_EXERCISE INSTRUCTIONS:_
Select the lines below containing the word "minus".

_INPUT DATA:_
|---|
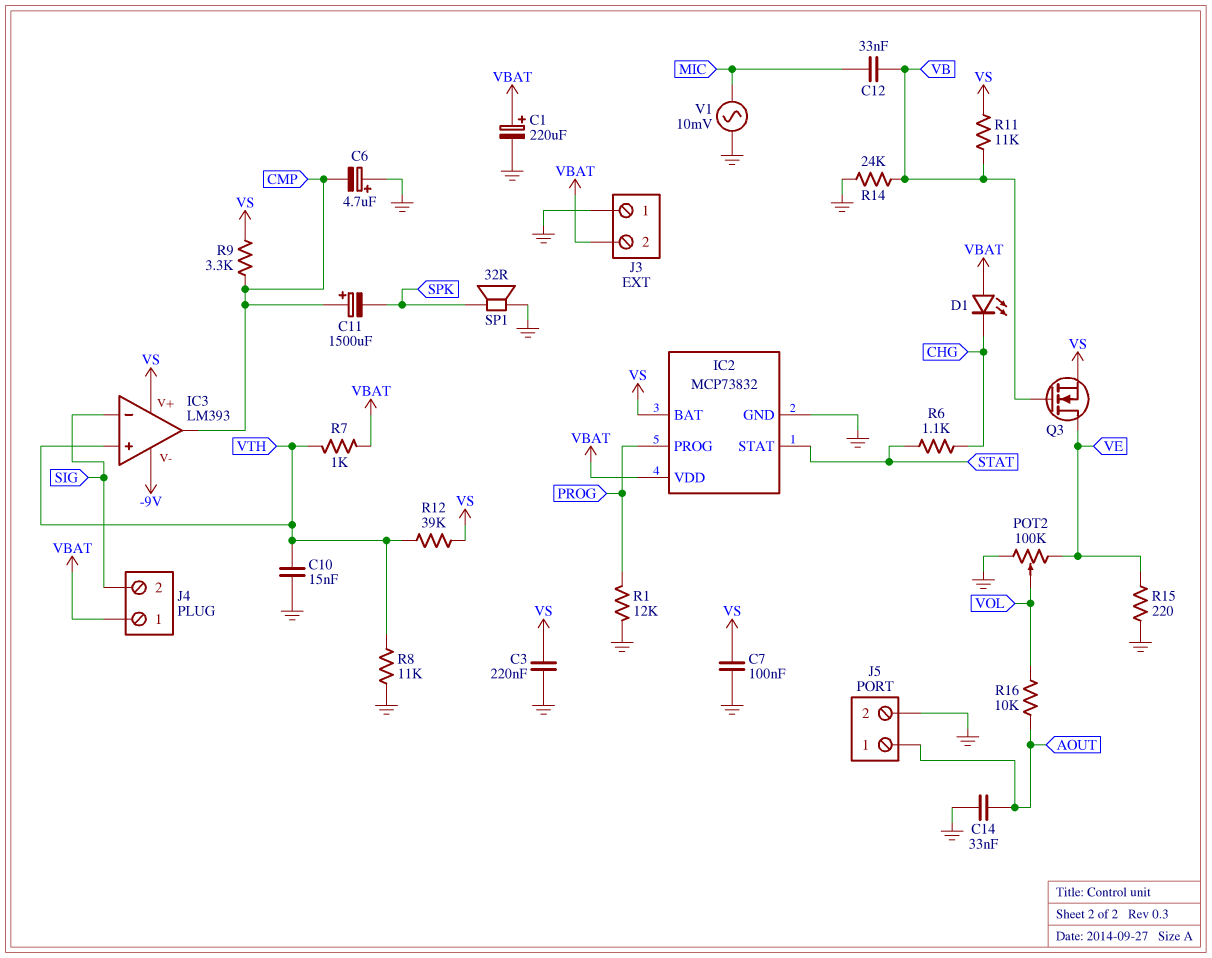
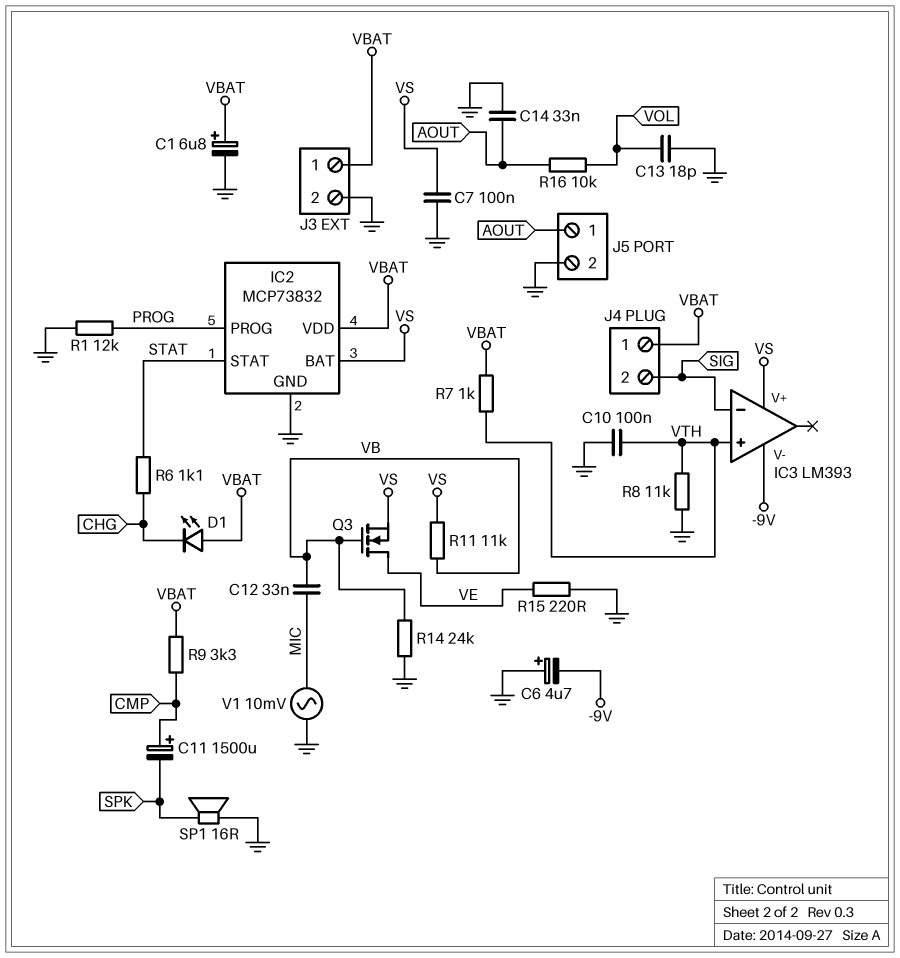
C1: 220uF (plus VBAT, minus GND) -> 6.8uF (plus VBAT, minus GND)
C3: 220nF (GND, VS) -> none
C6: 4.7uF (plus GND, minus CMP) -> 4.7uF (plus GND, minus -9V)
C10: 15nF (GND, VTH) -> 100nF (GND, VTH)
C13: none -> 18pF (GND, VOL)
IC3 pin out: CMP -> none
J3 pin 1: GND -> VBAT
J3 pin 2: VBAT -> GND
POT2: 100k (GND, VE, wiper VOL) -> none
R9: 3.3k (CMP, VS) -> 3.3k (CMP, VBAT)
R12: 39k (VS, VTH) -> none
SP1: speaker 32R (GND, SPK) -> speaker 16R (GND, SPK)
|---|
_EXERCISE ANSWER:_
C1: 220uF (plus VBAT, minus GND) -> 6.8uF (plus VBAT, minus GND)
C6: 4.7uF (plus GND, minus CMP) -> 4.7uF (plus GND, minus -9V)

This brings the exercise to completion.